Source records
******

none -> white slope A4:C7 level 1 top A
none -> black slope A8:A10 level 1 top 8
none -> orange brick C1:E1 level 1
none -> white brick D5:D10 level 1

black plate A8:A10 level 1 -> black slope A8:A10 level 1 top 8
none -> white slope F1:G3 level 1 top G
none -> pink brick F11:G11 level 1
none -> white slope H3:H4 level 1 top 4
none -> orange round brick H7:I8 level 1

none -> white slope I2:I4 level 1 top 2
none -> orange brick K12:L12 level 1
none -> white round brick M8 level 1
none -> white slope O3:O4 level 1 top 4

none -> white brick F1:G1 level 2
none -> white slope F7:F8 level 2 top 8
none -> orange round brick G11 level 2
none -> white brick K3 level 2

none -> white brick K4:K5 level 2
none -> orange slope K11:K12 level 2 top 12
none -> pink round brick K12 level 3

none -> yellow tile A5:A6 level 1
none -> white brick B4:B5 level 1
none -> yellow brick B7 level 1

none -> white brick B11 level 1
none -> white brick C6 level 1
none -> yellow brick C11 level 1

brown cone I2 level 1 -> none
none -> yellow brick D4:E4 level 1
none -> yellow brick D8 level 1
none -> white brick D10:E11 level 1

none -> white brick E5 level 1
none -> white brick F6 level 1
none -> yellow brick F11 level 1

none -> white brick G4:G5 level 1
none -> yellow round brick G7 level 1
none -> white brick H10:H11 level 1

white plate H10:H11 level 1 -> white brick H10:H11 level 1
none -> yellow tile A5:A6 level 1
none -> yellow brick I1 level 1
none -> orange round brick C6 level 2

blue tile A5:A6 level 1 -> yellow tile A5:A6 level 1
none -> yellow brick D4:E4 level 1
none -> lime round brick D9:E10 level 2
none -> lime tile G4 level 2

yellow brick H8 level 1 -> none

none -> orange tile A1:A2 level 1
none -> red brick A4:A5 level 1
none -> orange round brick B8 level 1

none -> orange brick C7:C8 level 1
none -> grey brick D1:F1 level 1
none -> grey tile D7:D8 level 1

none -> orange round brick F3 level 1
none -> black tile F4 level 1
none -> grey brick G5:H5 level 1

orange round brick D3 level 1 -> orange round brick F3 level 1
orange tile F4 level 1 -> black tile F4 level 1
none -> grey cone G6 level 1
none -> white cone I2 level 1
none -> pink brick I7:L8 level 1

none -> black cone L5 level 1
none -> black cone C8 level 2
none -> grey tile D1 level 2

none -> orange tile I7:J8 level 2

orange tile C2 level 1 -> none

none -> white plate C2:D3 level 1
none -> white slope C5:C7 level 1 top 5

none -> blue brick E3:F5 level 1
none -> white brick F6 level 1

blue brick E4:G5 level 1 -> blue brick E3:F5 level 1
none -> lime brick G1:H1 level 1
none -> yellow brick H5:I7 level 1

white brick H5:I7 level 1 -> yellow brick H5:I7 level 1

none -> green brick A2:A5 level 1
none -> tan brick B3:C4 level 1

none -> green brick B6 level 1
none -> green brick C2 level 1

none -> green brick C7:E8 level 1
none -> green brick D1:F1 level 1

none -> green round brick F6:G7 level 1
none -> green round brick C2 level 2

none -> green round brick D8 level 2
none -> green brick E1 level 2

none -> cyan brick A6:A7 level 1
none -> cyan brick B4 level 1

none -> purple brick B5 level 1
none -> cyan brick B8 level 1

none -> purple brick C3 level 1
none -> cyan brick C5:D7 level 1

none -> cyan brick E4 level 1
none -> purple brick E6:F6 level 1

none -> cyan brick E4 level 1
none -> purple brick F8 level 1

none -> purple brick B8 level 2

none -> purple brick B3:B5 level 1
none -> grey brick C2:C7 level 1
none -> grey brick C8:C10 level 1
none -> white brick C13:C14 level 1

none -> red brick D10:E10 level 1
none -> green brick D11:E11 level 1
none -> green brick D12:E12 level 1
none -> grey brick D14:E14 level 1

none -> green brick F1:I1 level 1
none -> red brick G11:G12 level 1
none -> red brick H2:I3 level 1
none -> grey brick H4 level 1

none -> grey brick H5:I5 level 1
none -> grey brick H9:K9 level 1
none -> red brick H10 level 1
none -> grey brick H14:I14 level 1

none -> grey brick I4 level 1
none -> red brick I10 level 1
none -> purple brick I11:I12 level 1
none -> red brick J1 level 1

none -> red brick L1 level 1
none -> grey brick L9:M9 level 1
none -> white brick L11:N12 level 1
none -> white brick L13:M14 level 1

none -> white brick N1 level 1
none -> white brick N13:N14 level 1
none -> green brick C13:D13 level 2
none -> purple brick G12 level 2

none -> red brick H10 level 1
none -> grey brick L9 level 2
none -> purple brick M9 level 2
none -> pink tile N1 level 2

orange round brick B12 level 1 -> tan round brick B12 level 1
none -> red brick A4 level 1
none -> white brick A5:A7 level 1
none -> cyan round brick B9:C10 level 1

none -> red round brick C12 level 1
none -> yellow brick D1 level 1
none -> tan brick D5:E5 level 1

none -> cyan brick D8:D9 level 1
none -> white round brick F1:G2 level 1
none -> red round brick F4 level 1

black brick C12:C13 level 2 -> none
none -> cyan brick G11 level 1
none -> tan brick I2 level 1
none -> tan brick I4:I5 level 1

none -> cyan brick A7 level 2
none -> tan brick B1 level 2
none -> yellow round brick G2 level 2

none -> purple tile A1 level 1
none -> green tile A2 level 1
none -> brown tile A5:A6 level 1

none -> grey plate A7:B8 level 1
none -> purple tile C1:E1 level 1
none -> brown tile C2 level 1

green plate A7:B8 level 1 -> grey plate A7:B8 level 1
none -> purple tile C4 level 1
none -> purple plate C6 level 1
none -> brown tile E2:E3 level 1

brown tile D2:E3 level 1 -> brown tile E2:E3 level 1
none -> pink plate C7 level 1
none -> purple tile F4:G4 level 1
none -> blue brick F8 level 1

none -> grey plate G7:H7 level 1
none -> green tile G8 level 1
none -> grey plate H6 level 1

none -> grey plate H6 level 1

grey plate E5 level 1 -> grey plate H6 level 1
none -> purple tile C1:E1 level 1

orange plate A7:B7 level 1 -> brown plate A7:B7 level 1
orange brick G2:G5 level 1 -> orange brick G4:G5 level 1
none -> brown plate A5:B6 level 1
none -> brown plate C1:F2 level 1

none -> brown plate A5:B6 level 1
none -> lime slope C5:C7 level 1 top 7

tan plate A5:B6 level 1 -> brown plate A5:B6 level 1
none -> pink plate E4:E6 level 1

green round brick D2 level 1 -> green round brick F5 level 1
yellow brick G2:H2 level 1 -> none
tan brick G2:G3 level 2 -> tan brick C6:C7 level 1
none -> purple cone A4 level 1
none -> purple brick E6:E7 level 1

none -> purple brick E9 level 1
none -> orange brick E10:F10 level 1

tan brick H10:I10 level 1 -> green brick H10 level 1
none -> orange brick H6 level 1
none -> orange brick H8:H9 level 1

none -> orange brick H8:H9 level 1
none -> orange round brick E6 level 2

******

*EXERCISE DESCRIPTION*.
Please write out the records above once more, exactly and completely.

*RESULT FOR THIS EXERCISE*.
none -> white slope A4:C7 level 1 top A
none -> black slope A8:A10 level 1 top 8
none -> orange brick C1:E1 level 1
none -> white brick D5:D10 level 1

black plate A8:A10 level 1 -> black slope A8:A10 level 1 top 8
none -> white slope F1:G3 level 1 top G
none -> pink brick F11:G11 level 1
none -> white slope H3:H4 level 1 top 4
none -> orange round brick H7:I8 level 1

none -> white slope I2:I4 level 1 top 2
none -> orange brick K12:L12 level 1
none -> white round brick M8 level 1
none -> white slope O3:O4 level 1 top 4

none -> white brick F1:G1 level 2
none -> white slope F7:F8 level 2 top 8
none -> orange round brick G11 level 2
none -> white brick K3 level 2

none -> white brick K4:K5 level 2
none -> orange slope K11:K12 level 2 top 12
none -> pink round brick K12 level 3

none -> yellow tile A5:A6 level 1
none -> white brick B4:B5 level 1
none -> yellow brick B7 level 1

none -> white brick B11 level 1
none -> white brick C6 level 1
none -> yellow brick C11 level 1

brown cone I2 level 1 -> none
none -> yellow brick D4:E4 level 1
none -> yellow brick D8 level 1
none -> white brick D10:E11 level 1

none -> white brick E5 level 1
none -> white brick F6 level 1
none -> yellow brick F11 level 1

none -> white brick G4:G5 level 1
none -> yellow round brick G7 level 1
none -> white brick H10:H11 level 1

white plate H10:H11 level 1 -> white brick H10:H11 level 1
none -> yellow tile A5:A6 level 1
none -> yellow brick I1 level 1
none -> orange round brick C6 level 2

blue tile A5:A6 level 1 -> yellow tile A5:A6 level 1
none -> yellow brick D4:E4 level 1
none -> lime round brick D9:E10 level 2
none -> lime tile G4 level 2

yellow brick H8 level 1 -> none

none -> orange tile A1:A2 level 1
none -> red brick A4:A5 level 1
none -> orange round brick B8 level 1

none -> orange brick C7:C8 level 1
none -> grey brick D1:F1 level 1
none -> grey tile D7:D8 level 1

none -> orange round brick F3 level 1
none -> black tile F4 level 1
none -> grey brick G5:H5 level 1

orange round brick D3 level 1 -> orange round brick F3 level 1
orange tile F4 level 1 -> black tile F4 level 1
none -> grey cone G6 level 1
none -> white cone I2 level 1
none -> pink brick I7:L8 level 1

none -> black cone L5 level 1
none -> black cone C8 level 2
none -> grey tile D1 level 2

none -> orange tile I7:J8 level 2

orange tile C2 level 1 -> none

none -> white plate C2:D3 level 1
none -> white slope C5:C7 level 1 top 5

none -> blue brick E3:F5 level 1
none -> white brick F6 level 1

blue brick E4:G5 level 1 -> blue brick E3:F5 level 1
none -> lime brick G1:H1 level 1
none -> yellow brick H5:I7 level 1

white brick H5:I7 level 1 -> yellow brick H5:I7 level 1

none -> green brick A2:A5 level 1
none -> tan brick B3:C4 level 1

none -> green brick B6 level 1
none -> green brick C2 level 1

none -> green brick C7:E8 level 1
none -> green brick D1:F1 level 1

none -> green round brick F6:G7 level 1
none -> green round brick C2 level 2

none -> green round brick D8 level 2
none -> green brick E1 level 2

none -> cyan brick A6:A7 level 1
none -> cyan brick B4 level 1

none -> purple brick B5 level 1
none -> cyan brick B8 level 1

none -> purple brick C3 level 1
none -> cyan brick C5:D7 level 1

none -> cyan brick E4 level 1
none -> purple brick E6:F6 level 1

none -> cyan brick E4 level 1
none -> purple brick F8 level 1

none -> purple brick B8 level 2

none -> purple brick B3:B5 level 1
none -> grey brick C2:C7 level 1
none -> grey brick C8:C10 level 1
none -> white brick C13:C14 level 1

none -> red brick D10:E10 level 1
none -> green brick D11:E11 level 1
none -> green brick D12:E12 level 1
none -> grey brick D14:E14 level 1

none -> green brick F1:I1 level 1
none -> red brick G11:G12 level 1
none -> red brick H2:I3 level 1
none -> grey brick H4 level 1

none -> grey brick H5:I5 level 1
none -> grey brick H9:K9 level 1
none -> red brick H10 level 1
none -> grey brick H14:I14 level 1

none -> grey brick I4 level 1
none -> red brick I10 level 1
none -> purple brick I11:I12 level 1
none -> red brick J1 level 1

none -> red brick L1 level 1
none -> grey brick L9:M9 level 1
none -> white brick L11:N12 level 1
none -> white brick L13:M14 level 1

none -> white brick N1 level 1
none -> white brick N13:N14 level 1
none -> green brick C13:D13 level 2
none -> purple brick G12 level 2

none -> red brick H10 level 1
none -> grey brick L9 level 2
none -> purple brick M9 level 2
none -> pink tile N1 level 2

orange round brick B12 level 1 -> tan round brick B12 level 1
none -> red brick A4 level 1
none -> white brick A5:A7 level 1
none -> cyan round brick B9:C10 level 1

none -> red round brick C12 level 1
none -> yellow brick D1 level 1
none -> tan brick D5:E5 level 1

none -> cyan brick D8:D9 level 1
none -> white round brick F1:G2 level 1
none -> red round brick F4 level 1

black brick C12:C13 level 2 -> none
none -> cyan brick G11 level 1
none -> tan brick I2 level 1
none -> tan brick I4:I5 level 1

none -> cyan brick A7 level 2
none -> tan brick B1 level 2
none -> yellow round brick G2 level 2

none -> purple tile A1 level 1
none -> green tile A2 level 1
none -> brown tile A5:A6 level 1

none -> grey plate A7:B8 level 1
none -> purple tile C1:E1 level 1
none -> brown tile C2 level 1

green plate A7:B8 level 1 -> grey plate A7:B8 level 1
none -> purple tile C4 level 1
none -> purple plate C6 level 1
none -> brown tile E2:E3 level 1

brown tile D2:E3 level 1 -> brown tile E2:E3 level 1
none -> pink plate C7 level 1
none -> purple tile F4:G4 level 1
none -> blue brick F8 level 1

none -> grey plate G7:H7 level 1
none -> green tile G8 level 1
none -> grey plate H6 level 1

none -> grey plate H6 level 1

grey plate E5 level 1 -> grey plate H6 level 1
none -> purple tile C1:E1 level 1

orange plate A7:B7 level 1 -> brown plate A7:B7 level 1
orange brick G2:G5 level 1 -> orange brick G4:G5 level 1
none -> brown plate A5:B6 level 1
none -> brown plate C1:F2 level 1

none -> brown plate A5:B6 level 1
none -> lime slope C5:C7 level 1 top 7

tan plate A5:B6 level 1 -> brown plate A5:B6 level 1
none -> pink plate E4:E6 level 1

green round brick D2 level 1 -> green round brick F5 level 1
yellow brick G2:H2 level 1 -> none
tan brick G2:G3 level 2 -> tan brick C6:C7 level 1
none -> purple cone A4 level 1
none -> purple brick E6:E7 level 1

none -> purple brick E9 level 1
none -> orange brick E10:F10 level 1

tan brick H10:I10 level 1 -> green brick H10 level 1
none -> orange brick H6 level 1
none -> orange brick H8:H9 level 1

none -> orange brick H8:H9 level 1
none -> orange round brick E6 level 2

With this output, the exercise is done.